WHAT YOU NEED TO DO ▸
Please repeat the records below exactly, but only from the line that contains "second_place: [798, 223]" onward, ending with the last line.
Top of PROVIDED RECORDS
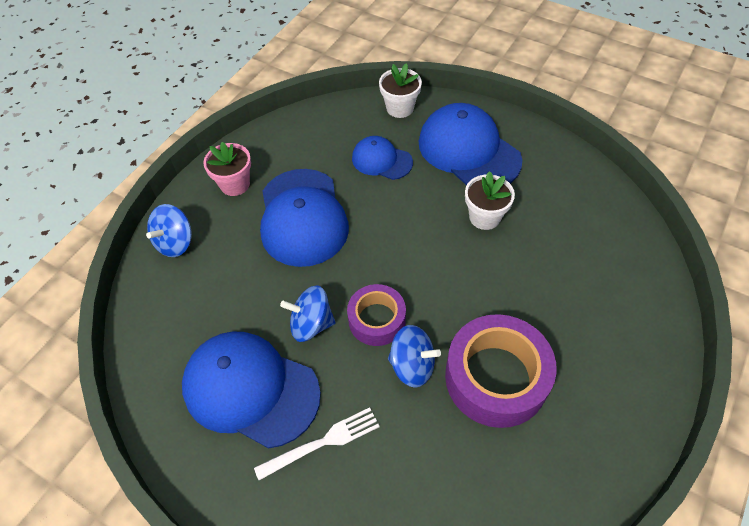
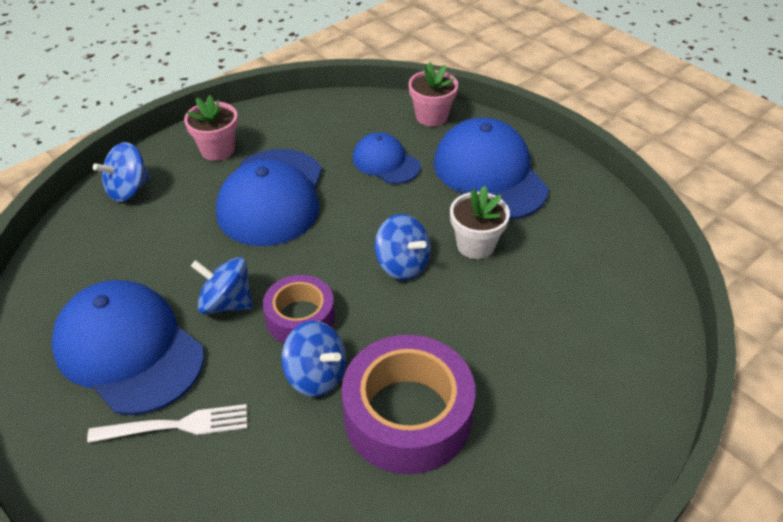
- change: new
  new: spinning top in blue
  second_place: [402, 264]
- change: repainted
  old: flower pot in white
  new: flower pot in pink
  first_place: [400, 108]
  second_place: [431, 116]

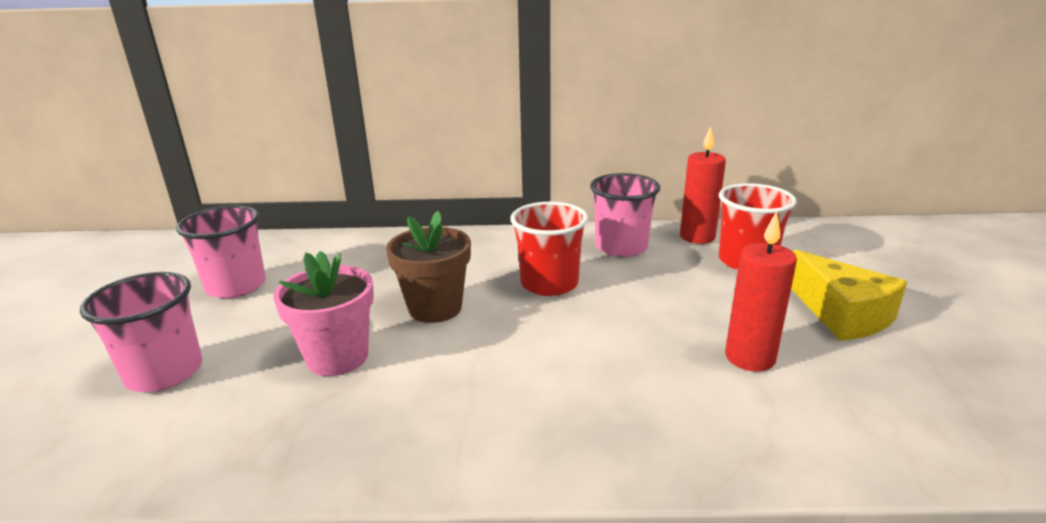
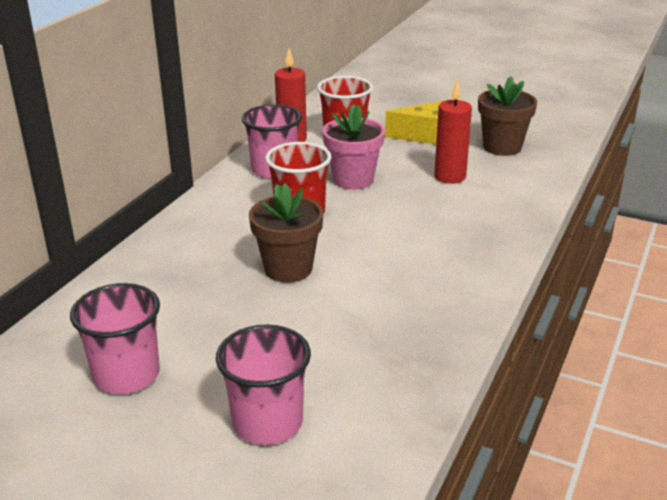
- change: new
  new: flower pot in brown
  second_place: [502, 147]
- change: shifted
  old: flower pot in pink
  first_place: [337, 357]
  second_place: [353, 180]

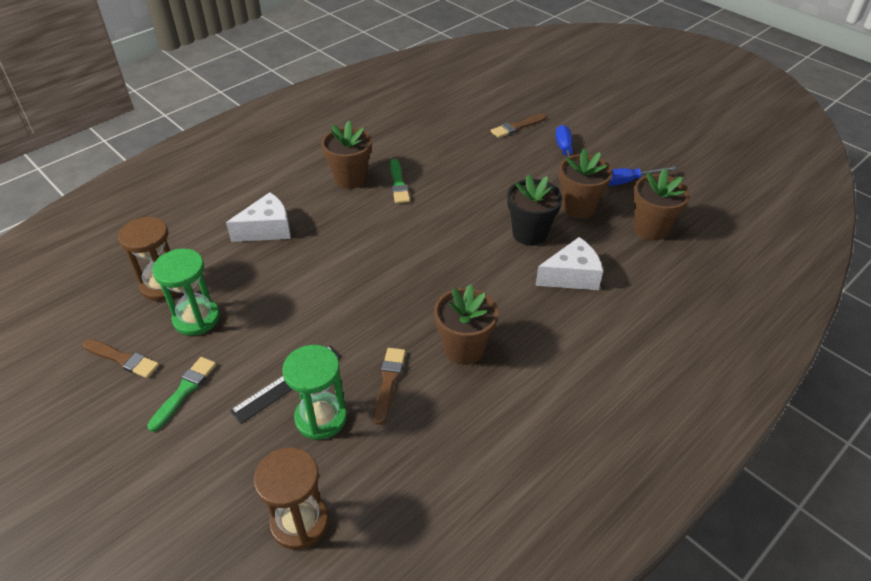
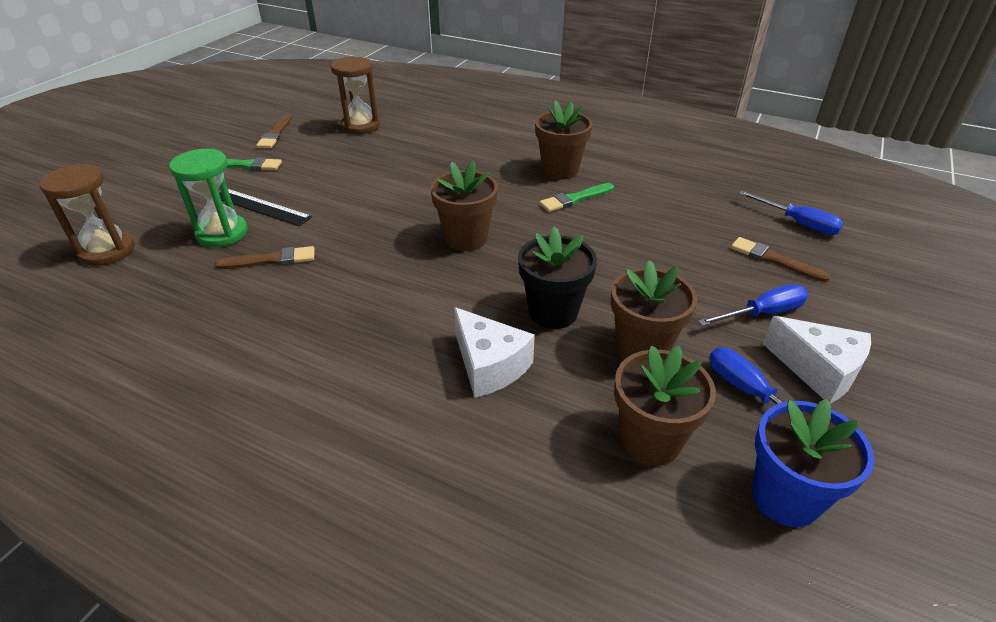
- change: gone
  old: hourglass in green
  first_place: [196, 318]
- change: new
  new: screwdriver in blue
  second_place: [798, 223]
- change: new
  new: flower pot in blue
  second_place: [785, 497]
- change: shifted
  old: cheese in white
  first_place: [267, 229]
  second_place: [818, 370]
- change: shifted
  old: flower pot in brown
  first_place: [464, 348]
  second_place: [466, 238]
Bottom of PROVIDED RECORDS
EXERCISE ANSWER ▸
  second_place: [798, 223]
- change: new
  new: flower pot in blue
  second_place: [785, 497]
- change: shifted
  old: cheese in white
  first_place: [267, 229]
  second_place: [818, 370]
- change: shifted
  old: flower pot in brown
  first_place: [464, 348]
  second_place: [466, 238]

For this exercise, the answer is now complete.